- _WHAT YOU WILL DO_
Set down, please, the line that contains "SONAR pin TRIG: D15 -> D23" and every line that follows it to the end of the records, exactly; do not include pictures.
══ TASK DATA ══
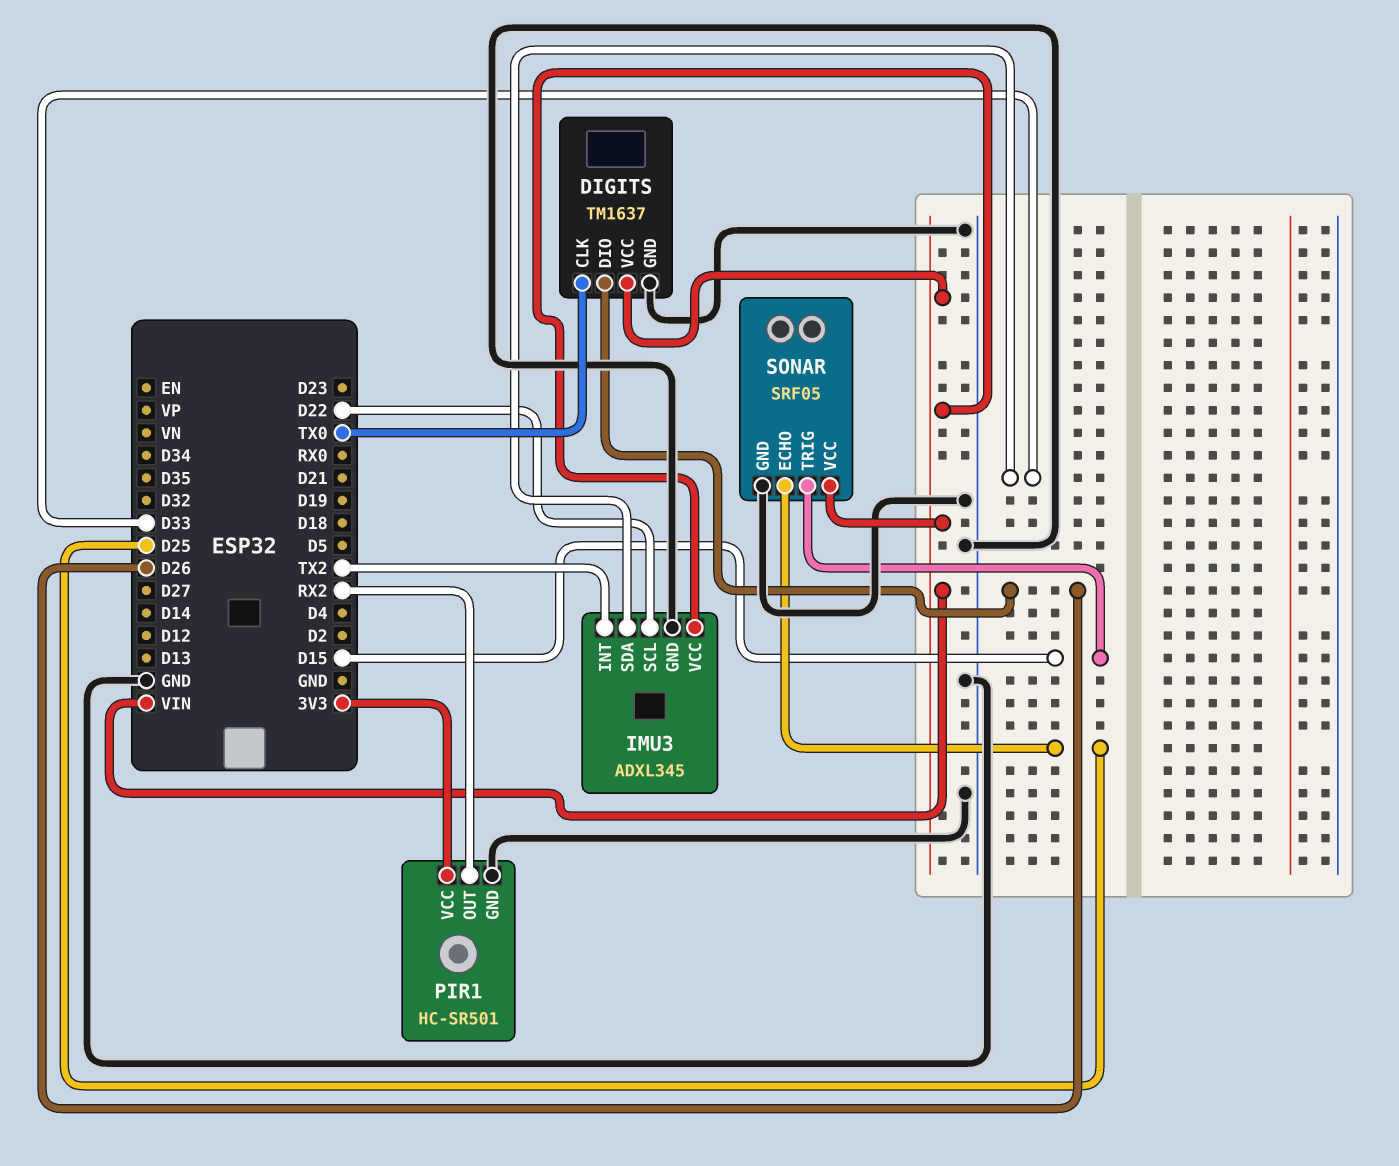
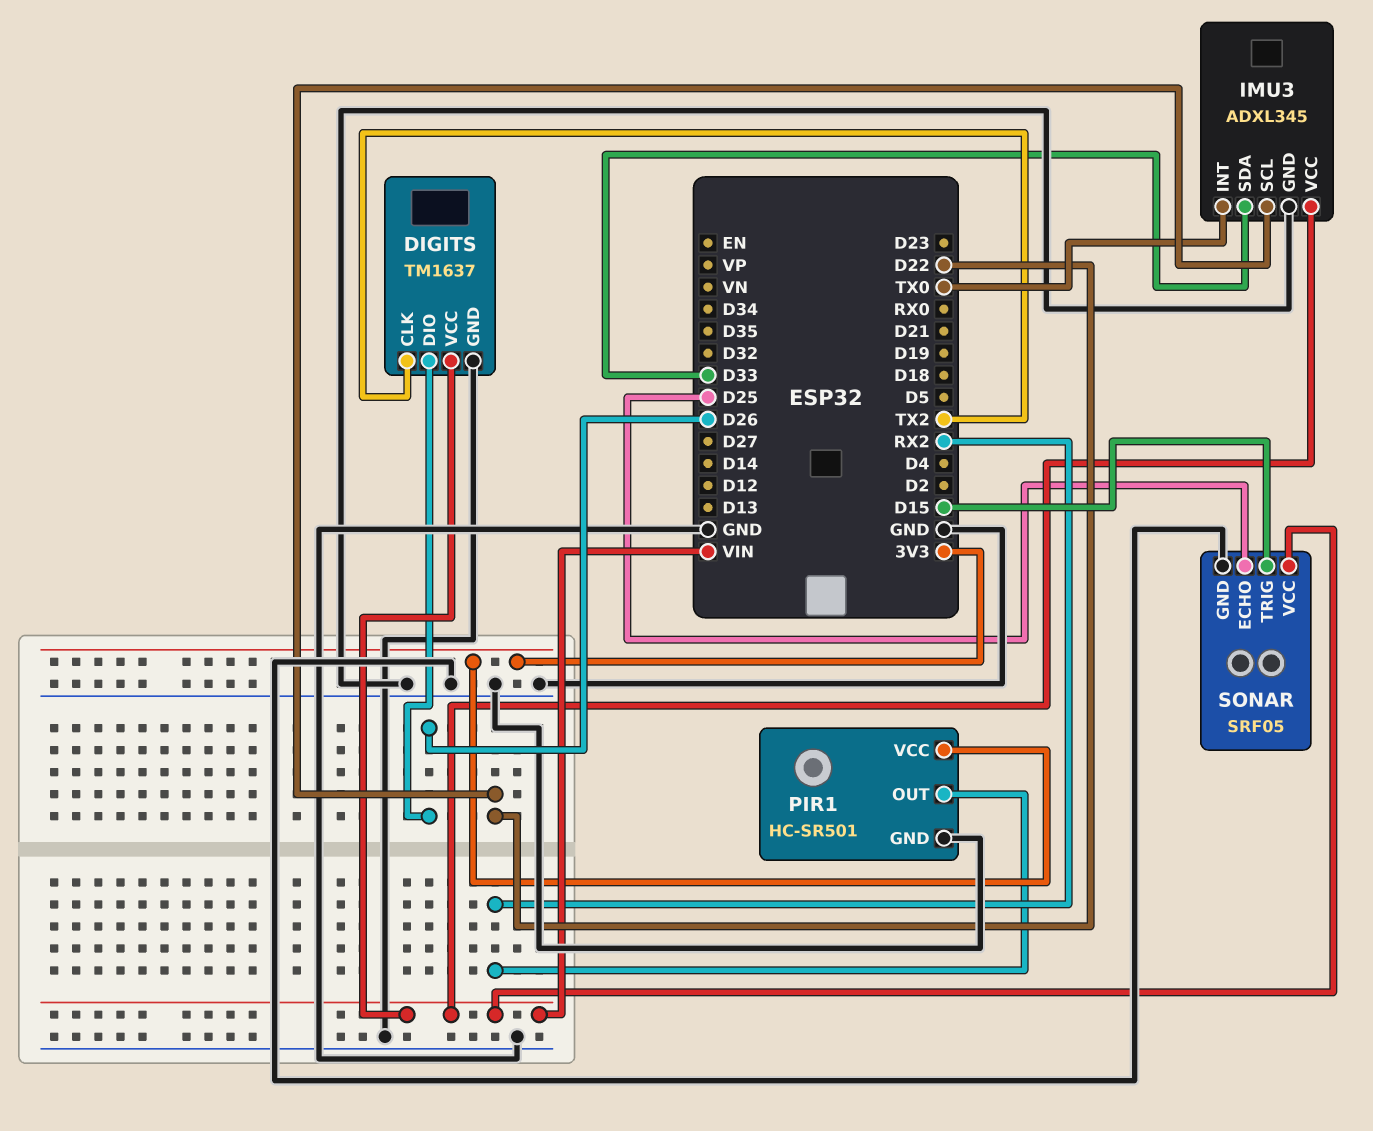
DIGITS pin CLK: TX0 -> TX2
IMU3 pin INT: TX2 -> TX0

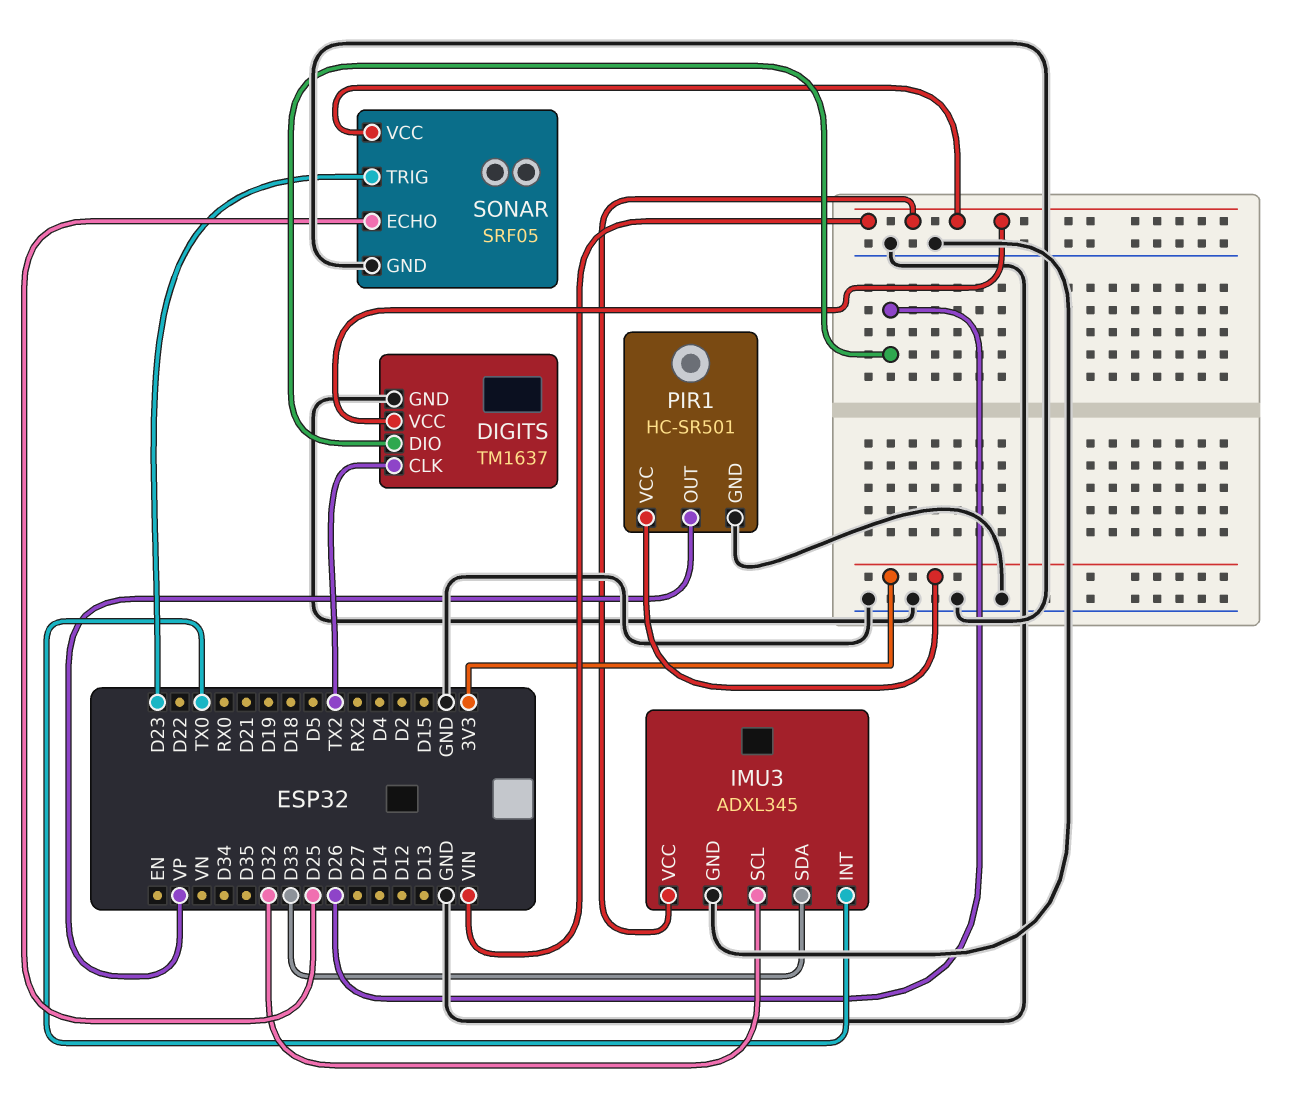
IMU3 pin SCL: D22 -> D32
PIR1 pin OUT: RX2 -> VP
SONAR pin TRIG: D15 -> D23

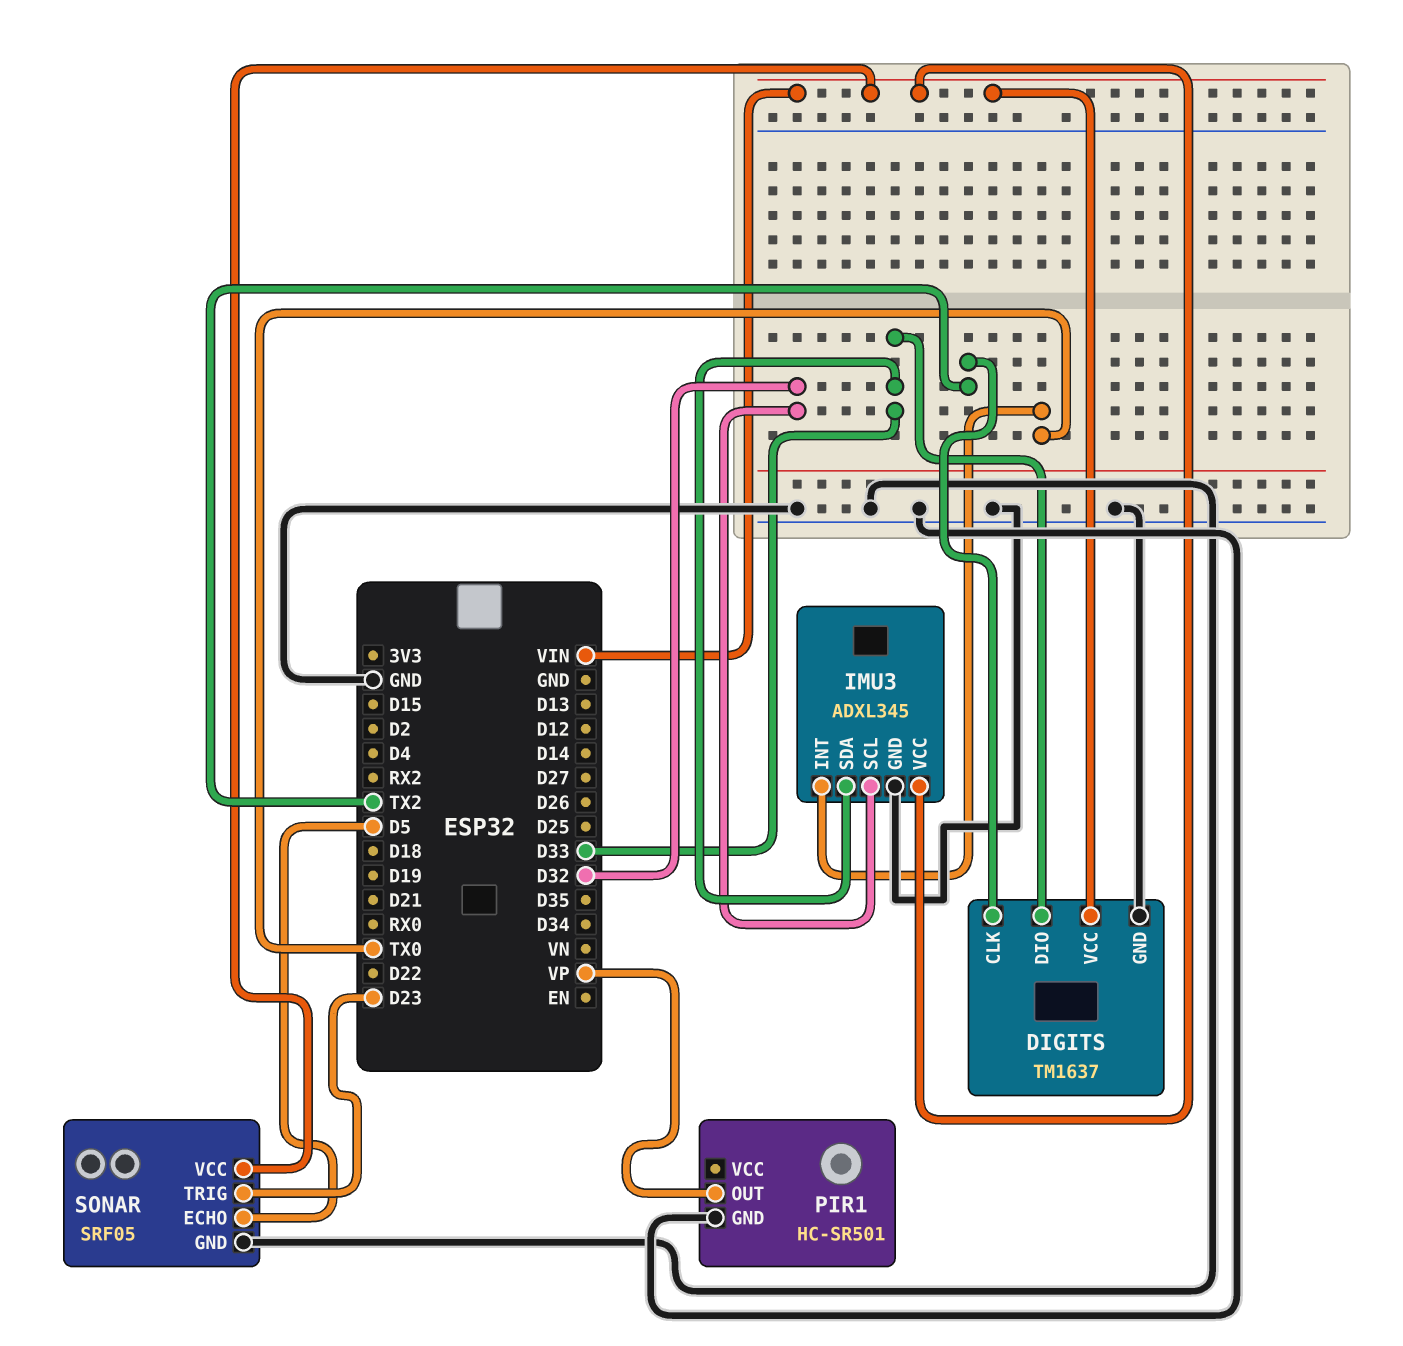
DIGITS pin DIO: D26 -> D33
PIR1 pin VCC: 3V3 -> none
SONAR pin ECHO: D25 -> D5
═══
- _ANSWER SPACE_
SONAR pin TRIG: D15 -> D23

DIGITS pin DIO: D26 -> D33
PIR1 pin VCC: 3V3 -> none
SONAR pin ECHO: D25 -> D5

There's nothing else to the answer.